◆ REQUEST: Output everything from the start of the rows down to the line that contains "road 2 (track): [(511,473),(403,385)]" as a JSON list of strings, one string per line. Omit blank lines and the pictures.

########

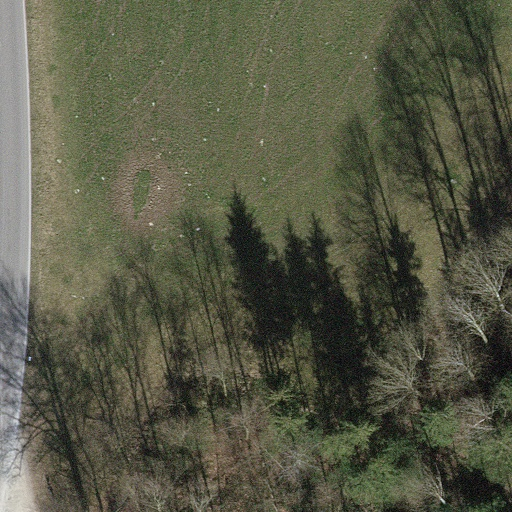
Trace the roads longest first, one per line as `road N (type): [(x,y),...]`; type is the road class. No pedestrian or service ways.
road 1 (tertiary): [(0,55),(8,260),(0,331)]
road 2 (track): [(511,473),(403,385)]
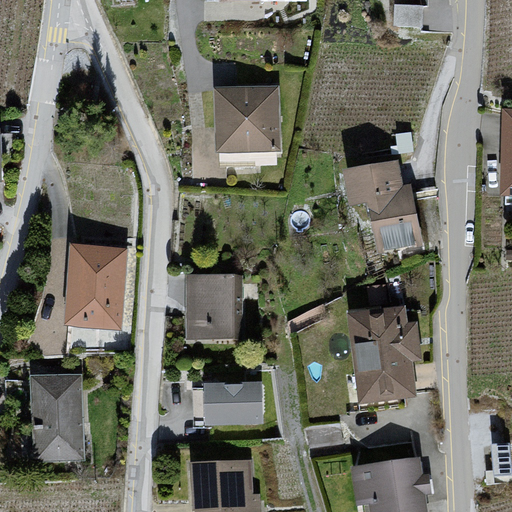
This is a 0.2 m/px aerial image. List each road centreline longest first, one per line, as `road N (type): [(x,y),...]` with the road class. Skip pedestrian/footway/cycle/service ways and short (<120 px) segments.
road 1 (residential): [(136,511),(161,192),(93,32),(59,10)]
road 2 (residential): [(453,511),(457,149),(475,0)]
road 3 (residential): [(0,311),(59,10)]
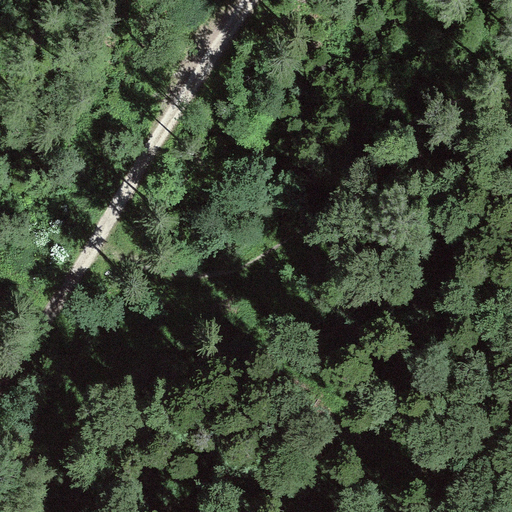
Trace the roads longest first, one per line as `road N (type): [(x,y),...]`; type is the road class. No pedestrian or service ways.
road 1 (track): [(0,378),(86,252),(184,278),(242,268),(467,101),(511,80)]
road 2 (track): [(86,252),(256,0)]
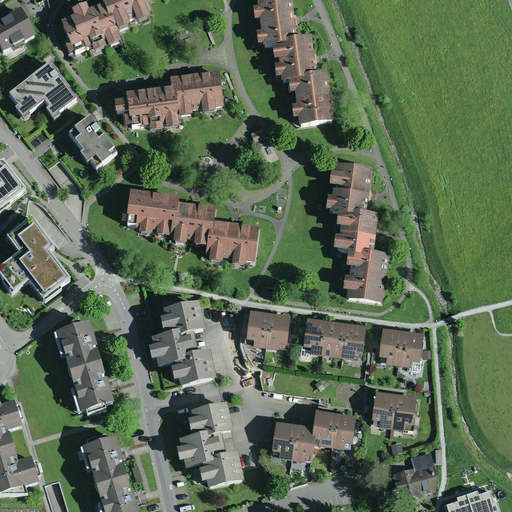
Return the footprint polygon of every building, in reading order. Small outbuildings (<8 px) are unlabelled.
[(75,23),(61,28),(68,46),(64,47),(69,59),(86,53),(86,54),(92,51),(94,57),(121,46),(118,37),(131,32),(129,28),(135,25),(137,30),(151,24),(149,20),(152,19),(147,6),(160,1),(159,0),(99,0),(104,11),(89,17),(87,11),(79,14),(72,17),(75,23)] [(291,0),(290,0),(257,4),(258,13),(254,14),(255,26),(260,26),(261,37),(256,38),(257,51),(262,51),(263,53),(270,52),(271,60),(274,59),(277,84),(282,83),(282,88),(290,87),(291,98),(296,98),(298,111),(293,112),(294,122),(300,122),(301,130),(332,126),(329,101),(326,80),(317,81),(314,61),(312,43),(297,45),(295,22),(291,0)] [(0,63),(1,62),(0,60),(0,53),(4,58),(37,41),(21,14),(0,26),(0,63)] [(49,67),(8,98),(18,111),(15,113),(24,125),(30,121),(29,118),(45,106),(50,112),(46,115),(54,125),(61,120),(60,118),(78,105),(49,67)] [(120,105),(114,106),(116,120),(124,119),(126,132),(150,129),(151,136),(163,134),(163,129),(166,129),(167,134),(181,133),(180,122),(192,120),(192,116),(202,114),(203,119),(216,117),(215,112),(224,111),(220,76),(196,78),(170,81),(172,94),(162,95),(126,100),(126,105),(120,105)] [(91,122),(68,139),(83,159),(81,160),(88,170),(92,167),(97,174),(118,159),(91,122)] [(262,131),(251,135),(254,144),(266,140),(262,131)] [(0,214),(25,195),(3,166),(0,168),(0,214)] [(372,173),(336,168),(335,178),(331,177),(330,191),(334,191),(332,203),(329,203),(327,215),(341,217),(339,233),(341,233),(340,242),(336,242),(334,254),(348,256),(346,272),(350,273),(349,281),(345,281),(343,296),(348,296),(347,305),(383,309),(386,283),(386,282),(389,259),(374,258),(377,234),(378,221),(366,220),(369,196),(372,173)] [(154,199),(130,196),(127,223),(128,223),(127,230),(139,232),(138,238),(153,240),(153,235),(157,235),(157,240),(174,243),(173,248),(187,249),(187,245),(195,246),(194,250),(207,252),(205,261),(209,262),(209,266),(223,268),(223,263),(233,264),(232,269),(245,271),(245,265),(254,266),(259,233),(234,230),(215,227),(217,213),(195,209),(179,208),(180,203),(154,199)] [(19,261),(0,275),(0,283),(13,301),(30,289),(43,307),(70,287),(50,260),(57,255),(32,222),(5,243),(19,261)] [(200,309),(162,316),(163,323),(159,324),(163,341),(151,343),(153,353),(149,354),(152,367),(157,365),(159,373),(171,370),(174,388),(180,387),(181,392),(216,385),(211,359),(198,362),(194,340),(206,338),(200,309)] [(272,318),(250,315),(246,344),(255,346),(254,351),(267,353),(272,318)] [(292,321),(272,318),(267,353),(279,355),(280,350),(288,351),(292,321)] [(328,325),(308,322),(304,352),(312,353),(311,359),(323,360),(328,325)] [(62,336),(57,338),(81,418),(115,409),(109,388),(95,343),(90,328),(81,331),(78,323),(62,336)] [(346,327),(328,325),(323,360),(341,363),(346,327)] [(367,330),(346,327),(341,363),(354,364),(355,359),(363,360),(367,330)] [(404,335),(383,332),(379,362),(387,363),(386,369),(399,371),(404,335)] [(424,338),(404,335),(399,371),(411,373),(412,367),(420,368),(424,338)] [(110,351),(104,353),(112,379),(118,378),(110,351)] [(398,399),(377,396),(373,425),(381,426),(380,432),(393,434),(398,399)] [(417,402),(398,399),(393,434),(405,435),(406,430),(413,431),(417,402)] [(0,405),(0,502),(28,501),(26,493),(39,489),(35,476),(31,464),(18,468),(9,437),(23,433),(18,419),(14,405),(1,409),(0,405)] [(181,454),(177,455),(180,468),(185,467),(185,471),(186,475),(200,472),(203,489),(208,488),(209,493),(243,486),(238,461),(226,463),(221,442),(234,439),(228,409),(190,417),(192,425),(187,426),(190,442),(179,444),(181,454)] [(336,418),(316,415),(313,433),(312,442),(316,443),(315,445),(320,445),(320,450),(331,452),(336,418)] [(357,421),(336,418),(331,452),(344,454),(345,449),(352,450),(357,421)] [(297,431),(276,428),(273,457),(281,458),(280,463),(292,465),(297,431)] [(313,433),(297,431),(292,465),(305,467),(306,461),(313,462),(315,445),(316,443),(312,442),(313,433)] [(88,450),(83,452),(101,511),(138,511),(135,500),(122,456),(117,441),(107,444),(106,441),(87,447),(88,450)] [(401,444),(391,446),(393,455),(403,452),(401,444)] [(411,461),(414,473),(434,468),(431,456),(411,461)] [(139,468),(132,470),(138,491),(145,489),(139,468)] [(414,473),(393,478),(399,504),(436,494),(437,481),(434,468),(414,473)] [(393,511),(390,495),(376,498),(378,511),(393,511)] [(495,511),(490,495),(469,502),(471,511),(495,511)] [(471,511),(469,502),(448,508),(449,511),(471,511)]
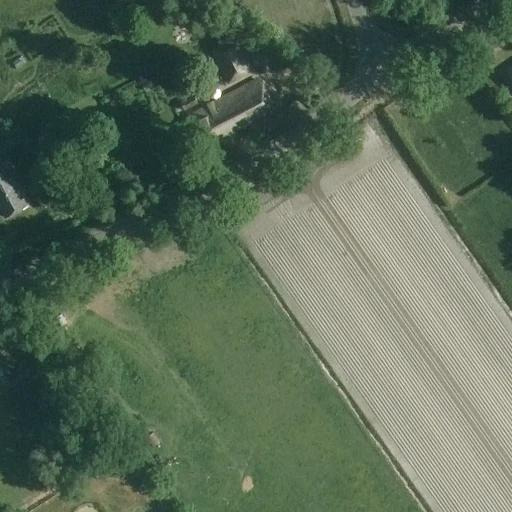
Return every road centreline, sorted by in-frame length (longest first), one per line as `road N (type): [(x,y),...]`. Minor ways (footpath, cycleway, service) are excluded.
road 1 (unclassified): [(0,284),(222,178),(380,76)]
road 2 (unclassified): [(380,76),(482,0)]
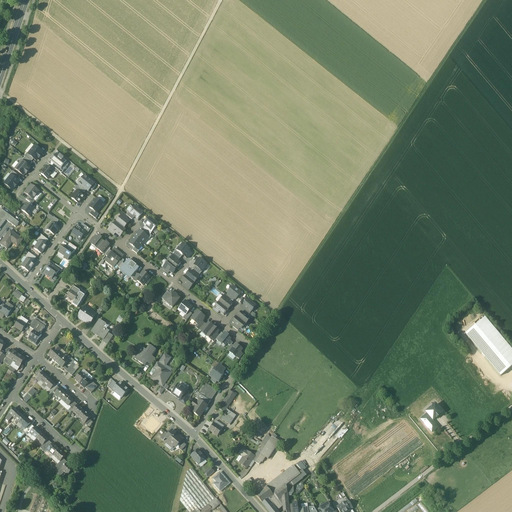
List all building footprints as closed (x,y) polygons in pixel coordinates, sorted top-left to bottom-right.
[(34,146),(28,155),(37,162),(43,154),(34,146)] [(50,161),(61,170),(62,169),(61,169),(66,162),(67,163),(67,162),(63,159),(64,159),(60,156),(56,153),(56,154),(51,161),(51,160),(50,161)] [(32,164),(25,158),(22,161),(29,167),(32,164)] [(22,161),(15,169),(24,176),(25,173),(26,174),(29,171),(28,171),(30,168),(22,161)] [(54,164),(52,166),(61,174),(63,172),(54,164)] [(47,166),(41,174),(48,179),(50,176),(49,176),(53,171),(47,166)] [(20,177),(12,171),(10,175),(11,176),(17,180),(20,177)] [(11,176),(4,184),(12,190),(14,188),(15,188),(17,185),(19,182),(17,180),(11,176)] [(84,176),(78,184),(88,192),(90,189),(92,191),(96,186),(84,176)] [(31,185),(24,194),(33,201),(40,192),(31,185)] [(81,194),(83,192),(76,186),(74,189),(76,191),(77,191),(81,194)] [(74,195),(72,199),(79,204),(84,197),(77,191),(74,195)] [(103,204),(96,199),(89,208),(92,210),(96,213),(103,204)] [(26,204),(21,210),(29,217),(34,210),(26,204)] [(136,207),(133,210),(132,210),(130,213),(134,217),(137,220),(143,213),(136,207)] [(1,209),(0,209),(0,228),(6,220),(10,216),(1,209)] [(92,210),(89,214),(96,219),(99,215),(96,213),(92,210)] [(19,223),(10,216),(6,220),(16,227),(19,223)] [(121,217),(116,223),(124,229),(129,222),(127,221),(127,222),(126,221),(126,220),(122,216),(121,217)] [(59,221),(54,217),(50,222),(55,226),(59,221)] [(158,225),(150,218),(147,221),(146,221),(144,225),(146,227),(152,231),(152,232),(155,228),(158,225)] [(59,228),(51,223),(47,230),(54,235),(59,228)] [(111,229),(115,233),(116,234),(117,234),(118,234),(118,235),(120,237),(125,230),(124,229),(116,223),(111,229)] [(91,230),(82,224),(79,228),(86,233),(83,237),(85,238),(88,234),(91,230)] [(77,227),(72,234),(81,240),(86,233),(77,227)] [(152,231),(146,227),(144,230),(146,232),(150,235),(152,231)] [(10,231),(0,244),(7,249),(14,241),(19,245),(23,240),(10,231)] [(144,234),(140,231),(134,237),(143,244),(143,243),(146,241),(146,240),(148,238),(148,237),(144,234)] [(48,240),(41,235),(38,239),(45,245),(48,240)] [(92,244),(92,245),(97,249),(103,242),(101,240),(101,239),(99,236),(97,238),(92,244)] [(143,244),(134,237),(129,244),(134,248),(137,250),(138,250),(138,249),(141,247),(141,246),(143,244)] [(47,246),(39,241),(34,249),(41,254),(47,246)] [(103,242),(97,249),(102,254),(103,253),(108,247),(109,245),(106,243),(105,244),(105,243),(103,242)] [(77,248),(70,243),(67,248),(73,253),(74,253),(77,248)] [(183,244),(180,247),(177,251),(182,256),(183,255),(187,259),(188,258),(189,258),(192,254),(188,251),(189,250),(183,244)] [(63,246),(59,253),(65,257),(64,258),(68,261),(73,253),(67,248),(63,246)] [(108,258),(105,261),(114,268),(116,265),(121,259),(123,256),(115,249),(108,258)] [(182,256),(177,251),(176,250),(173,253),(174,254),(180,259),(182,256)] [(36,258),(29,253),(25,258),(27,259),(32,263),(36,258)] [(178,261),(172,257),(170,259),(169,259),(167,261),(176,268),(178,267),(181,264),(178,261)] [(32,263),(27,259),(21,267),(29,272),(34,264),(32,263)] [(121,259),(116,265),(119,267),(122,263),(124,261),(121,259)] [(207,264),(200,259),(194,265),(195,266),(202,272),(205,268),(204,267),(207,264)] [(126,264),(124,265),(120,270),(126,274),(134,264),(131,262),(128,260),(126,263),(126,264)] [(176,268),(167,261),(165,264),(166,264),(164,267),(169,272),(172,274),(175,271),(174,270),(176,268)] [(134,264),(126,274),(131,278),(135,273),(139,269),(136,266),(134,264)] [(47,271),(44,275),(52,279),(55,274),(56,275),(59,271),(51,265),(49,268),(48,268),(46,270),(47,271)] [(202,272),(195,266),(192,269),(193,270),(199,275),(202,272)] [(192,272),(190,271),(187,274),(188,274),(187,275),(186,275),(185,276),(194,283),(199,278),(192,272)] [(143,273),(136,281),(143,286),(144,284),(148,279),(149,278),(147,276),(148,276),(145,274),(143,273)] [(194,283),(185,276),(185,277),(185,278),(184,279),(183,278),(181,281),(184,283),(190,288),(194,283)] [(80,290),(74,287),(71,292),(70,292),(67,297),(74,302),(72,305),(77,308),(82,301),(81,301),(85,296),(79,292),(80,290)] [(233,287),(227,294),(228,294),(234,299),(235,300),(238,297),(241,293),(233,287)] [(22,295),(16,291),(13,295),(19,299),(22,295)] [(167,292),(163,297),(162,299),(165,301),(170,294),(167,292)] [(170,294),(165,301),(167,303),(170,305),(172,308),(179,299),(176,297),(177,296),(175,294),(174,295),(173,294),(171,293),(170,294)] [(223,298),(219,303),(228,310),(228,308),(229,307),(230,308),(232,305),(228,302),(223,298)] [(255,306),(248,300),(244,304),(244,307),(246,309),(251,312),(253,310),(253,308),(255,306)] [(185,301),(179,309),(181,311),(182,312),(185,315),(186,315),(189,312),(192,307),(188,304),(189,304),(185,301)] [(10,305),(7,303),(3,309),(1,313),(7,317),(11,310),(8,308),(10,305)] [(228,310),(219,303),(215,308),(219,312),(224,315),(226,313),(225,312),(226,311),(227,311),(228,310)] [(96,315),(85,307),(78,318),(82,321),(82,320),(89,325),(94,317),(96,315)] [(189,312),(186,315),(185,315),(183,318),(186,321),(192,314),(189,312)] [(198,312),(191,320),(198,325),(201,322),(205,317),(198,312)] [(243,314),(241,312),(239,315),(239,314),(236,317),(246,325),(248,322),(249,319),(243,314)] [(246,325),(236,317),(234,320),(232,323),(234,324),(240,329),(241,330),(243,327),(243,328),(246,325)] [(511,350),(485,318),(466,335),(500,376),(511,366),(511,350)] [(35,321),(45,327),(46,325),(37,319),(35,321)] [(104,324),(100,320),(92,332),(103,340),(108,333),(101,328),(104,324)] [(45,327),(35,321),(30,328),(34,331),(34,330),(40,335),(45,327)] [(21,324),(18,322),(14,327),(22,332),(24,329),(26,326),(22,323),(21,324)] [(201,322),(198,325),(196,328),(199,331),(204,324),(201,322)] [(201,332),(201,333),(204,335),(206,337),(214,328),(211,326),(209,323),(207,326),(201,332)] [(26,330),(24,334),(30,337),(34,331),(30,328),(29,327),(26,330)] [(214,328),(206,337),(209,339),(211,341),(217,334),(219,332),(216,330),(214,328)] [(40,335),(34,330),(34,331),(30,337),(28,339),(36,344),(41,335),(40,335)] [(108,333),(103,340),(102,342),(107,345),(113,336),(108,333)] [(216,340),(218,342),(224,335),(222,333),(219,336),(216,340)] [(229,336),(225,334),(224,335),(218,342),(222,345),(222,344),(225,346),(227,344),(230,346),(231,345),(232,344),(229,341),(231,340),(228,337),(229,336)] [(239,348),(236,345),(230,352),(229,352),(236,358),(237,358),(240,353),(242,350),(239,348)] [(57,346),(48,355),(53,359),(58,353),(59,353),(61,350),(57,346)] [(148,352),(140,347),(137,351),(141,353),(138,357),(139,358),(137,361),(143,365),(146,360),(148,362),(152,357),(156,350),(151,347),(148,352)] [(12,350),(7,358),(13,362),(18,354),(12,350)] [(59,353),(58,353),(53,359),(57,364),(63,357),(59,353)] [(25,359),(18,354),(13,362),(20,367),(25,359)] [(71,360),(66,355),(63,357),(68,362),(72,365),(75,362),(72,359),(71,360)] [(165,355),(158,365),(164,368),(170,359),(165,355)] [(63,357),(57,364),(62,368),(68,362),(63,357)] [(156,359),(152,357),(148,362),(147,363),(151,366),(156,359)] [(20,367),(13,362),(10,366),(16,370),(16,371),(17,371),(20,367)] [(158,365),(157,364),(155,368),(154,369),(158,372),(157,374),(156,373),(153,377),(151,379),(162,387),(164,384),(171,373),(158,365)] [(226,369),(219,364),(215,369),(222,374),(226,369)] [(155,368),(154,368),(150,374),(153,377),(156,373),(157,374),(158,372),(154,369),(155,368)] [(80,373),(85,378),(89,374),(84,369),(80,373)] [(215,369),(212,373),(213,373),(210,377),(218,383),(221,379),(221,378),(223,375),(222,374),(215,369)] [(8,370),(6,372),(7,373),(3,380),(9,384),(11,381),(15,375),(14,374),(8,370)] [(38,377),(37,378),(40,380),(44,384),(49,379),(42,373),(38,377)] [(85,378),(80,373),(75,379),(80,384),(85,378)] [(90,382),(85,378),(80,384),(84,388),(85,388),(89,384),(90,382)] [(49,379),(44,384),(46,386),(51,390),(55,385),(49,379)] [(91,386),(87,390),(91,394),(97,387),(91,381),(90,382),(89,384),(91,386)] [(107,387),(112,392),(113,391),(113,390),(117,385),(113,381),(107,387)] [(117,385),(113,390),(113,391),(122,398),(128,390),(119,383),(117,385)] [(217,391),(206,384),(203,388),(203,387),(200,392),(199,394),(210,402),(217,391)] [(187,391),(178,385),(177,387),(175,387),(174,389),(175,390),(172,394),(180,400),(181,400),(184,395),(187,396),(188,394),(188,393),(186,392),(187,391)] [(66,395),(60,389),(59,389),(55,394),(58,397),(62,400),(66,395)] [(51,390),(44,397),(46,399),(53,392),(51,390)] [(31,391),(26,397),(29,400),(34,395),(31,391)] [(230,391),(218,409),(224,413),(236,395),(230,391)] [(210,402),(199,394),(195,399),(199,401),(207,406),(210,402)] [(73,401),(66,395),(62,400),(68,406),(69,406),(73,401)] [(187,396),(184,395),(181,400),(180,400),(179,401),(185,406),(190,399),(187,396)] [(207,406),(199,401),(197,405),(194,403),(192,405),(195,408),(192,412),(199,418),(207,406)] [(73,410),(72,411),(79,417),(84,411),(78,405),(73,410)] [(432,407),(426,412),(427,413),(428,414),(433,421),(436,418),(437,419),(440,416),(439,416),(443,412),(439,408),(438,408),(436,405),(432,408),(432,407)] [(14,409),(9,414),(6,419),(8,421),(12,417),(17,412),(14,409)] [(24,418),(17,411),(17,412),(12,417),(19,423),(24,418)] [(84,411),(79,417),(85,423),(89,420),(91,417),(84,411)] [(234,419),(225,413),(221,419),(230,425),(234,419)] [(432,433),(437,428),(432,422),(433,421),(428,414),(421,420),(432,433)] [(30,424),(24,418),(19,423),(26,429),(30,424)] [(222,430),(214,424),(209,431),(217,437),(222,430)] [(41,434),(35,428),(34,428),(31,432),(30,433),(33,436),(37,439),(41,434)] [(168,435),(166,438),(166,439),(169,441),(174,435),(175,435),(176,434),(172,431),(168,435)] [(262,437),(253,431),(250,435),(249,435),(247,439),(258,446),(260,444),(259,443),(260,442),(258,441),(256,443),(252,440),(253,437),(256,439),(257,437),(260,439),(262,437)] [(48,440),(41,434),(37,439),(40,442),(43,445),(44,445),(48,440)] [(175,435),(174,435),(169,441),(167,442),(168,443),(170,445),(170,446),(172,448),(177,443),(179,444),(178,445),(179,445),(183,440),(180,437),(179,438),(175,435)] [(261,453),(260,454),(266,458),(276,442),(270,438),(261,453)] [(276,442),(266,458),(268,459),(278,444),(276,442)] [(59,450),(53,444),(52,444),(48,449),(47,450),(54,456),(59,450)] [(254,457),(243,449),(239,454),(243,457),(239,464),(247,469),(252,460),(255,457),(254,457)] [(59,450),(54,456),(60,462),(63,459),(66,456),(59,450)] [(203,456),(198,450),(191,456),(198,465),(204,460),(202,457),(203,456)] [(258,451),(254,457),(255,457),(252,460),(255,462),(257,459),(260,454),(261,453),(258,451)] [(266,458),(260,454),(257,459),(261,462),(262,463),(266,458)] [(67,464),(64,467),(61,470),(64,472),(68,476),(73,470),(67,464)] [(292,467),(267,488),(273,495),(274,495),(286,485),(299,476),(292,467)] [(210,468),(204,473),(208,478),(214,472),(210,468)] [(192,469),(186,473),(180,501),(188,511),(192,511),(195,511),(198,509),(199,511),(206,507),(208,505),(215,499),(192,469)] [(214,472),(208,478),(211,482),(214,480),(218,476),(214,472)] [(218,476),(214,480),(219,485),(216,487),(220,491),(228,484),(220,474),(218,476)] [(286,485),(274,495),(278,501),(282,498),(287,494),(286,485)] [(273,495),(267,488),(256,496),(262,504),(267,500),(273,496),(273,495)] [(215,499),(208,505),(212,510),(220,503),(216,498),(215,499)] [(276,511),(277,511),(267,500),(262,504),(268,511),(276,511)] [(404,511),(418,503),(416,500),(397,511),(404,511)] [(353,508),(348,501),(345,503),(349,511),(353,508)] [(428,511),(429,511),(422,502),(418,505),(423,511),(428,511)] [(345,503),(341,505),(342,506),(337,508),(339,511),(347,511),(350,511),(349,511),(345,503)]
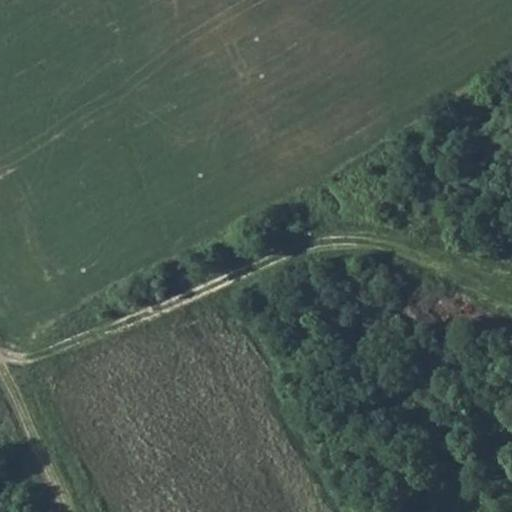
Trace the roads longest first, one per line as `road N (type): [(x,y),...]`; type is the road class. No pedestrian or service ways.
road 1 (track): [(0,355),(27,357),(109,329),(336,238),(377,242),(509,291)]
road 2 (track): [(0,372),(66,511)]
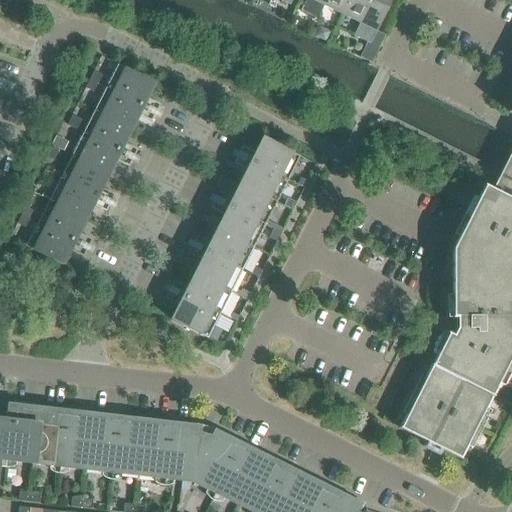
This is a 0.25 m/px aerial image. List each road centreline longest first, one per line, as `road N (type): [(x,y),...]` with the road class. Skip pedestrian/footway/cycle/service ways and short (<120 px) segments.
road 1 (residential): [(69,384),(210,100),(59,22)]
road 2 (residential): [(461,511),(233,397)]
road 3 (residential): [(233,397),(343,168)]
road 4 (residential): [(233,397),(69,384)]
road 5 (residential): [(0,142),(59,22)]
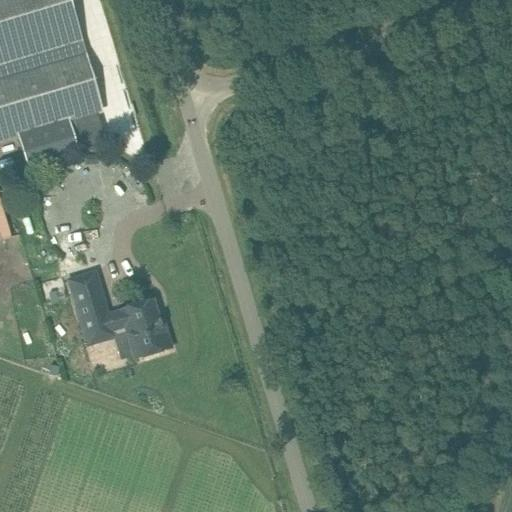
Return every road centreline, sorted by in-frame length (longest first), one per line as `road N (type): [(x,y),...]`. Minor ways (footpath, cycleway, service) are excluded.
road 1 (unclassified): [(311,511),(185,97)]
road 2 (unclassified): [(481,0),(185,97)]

########

◆ ANSWER FOR THIS EXERCISE:
[
  "Trace the roads longest first, one per line as `road N (type): [(x,y),...]`; type is the road class. No pedestrian or service ways.",
  "road 1 (tertiary): [(0,55),(8,260),(0,331)]",
  "road 2 (track): [(511,473),(403,385)]"
]